▶ **What is being asked**
Could you output the listing that follows exactly, without its images?

▶ **Source data**

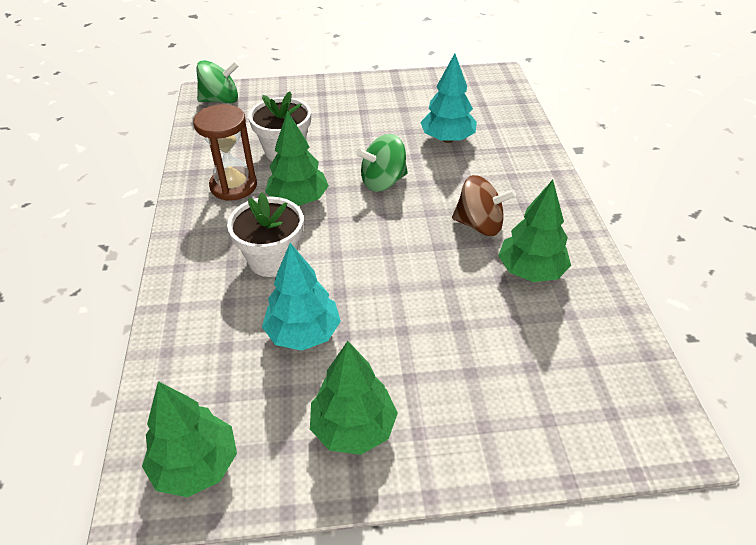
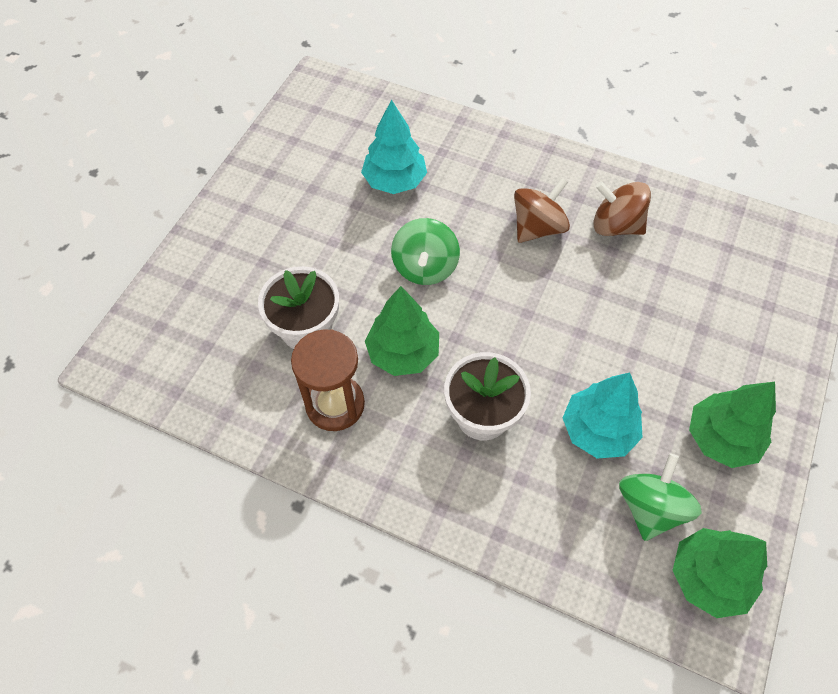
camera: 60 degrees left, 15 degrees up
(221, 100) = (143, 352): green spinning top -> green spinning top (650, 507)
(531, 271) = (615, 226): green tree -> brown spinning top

▶ **Exercise result**
camera: 60 degrees left, 15 degrees up
(221, 100) = (143, 352): green spinning top -> green spinning top (650, 507)
(531, 271) = (615, 226): green tree -> brown spinning top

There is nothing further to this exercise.